▸ Stored items from a collection
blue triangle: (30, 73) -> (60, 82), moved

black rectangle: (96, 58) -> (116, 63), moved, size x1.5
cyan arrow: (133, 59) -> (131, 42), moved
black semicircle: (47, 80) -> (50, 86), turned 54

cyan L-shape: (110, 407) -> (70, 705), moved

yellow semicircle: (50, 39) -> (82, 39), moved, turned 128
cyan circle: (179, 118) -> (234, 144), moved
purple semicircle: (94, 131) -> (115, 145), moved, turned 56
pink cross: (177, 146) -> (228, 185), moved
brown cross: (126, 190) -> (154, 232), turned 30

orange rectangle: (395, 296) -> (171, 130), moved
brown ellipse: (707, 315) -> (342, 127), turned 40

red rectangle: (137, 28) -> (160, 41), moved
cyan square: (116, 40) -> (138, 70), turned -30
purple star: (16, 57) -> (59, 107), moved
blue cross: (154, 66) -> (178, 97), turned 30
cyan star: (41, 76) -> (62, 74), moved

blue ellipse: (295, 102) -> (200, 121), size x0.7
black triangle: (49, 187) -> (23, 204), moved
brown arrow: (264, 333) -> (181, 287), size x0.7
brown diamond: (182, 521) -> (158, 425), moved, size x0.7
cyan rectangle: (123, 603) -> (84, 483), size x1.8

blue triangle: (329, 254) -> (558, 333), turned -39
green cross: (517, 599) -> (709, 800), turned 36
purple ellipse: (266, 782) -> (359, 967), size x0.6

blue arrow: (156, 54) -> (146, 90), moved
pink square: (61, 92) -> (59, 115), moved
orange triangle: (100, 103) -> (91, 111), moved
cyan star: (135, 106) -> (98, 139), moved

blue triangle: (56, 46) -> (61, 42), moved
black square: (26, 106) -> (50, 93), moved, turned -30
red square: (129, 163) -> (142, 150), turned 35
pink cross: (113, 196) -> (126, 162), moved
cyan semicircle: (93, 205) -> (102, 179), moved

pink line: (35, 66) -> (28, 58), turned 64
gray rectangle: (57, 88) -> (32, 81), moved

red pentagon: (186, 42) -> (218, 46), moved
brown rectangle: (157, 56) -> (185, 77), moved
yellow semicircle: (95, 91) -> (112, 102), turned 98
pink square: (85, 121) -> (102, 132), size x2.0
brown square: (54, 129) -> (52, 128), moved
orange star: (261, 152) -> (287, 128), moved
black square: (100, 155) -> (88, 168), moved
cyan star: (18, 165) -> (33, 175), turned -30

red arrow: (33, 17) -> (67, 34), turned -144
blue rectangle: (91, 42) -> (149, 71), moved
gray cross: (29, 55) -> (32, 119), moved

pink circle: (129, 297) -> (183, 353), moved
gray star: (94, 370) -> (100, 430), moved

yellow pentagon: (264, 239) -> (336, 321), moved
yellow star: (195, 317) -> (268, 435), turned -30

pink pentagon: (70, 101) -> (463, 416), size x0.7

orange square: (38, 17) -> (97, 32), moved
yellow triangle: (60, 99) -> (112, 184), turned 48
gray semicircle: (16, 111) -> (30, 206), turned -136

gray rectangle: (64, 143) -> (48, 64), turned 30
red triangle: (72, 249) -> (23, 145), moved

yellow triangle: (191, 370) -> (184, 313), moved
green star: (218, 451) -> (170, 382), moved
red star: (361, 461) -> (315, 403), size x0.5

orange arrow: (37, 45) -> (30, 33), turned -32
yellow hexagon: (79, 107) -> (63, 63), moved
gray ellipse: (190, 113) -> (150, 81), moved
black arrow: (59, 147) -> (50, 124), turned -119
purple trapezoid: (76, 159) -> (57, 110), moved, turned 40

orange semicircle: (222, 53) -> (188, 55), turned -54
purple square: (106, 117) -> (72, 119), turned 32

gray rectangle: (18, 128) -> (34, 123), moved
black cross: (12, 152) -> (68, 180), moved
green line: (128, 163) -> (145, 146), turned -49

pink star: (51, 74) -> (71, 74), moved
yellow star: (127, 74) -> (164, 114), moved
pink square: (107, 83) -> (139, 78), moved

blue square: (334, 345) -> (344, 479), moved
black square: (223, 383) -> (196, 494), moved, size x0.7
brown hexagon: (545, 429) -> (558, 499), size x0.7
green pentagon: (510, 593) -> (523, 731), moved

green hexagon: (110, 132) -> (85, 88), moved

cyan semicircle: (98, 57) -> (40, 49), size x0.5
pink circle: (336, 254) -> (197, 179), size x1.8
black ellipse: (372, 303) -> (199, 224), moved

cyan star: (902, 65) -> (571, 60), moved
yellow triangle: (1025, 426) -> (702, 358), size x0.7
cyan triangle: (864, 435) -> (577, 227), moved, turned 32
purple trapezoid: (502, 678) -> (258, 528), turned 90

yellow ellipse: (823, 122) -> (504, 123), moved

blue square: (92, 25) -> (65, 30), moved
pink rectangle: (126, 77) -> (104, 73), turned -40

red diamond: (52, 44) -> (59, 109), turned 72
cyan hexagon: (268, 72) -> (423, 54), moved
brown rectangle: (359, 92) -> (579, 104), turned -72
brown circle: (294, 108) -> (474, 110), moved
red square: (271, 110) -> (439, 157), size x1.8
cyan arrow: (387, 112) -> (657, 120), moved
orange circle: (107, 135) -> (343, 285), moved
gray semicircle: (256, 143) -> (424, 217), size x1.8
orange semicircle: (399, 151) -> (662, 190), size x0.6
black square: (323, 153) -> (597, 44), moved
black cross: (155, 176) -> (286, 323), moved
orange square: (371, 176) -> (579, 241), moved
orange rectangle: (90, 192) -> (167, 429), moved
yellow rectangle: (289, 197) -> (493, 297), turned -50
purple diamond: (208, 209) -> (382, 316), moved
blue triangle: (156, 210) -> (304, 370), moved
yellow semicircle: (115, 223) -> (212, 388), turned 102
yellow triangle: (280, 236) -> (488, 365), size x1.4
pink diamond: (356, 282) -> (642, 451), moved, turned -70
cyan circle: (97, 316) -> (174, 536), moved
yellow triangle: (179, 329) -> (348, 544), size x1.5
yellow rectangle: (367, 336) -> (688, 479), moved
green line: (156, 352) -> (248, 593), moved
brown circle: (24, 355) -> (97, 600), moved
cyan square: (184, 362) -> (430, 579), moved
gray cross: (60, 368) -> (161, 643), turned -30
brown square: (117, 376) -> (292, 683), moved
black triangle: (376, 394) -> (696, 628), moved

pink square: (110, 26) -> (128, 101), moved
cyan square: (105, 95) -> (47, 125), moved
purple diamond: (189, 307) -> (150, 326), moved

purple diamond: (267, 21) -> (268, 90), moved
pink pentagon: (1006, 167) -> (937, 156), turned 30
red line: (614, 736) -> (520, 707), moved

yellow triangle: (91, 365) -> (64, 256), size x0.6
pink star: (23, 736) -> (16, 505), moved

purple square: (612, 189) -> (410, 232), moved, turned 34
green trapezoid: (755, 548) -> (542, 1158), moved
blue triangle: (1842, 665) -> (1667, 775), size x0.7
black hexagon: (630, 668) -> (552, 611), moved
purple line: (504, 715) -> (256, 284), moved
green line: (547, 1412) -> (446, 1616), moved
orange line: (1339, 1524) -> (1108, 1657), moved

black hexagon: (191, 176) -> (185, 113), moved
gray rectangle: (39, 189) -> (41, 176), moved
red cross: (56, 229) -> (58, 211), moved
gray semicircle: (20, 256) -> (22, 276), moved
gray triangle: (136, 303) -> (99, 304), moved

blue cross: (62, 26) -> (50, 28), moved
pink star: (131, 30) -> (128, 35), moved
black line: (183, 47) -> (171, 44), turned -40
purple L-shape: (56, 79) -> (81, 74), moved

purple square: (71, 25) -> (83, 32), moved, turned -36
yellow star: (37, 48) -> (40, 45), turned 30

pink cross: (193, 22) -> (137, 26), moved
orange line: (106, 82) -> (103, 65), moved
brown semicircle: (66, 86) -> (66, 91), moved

▸ What is being asked
Give back, word for word, the lines of the records that run from the one holding "blue cross: (62, 26) -> (50, 28), moved" to the very last.

▸ Finished task
blue cross: (62, 26) -> (50, 28), moved
pink star: (131, 30) -> (128, 35), moved
black line: (183, 47) -> (171, 44), turned -40
purple L-shape: (56, 79) -> (81, 74), moved

purple square: (71, 25) -> (83, 32), moved, turned -36
yellow star: (37, 48) -> (40, 45), turned 30

pink cross: (193, 22) -> (137, 26), moved
orange line: (106, 82) -> (103, 65), moved
brown semicircle: (66, 86) -> (66, 91), moved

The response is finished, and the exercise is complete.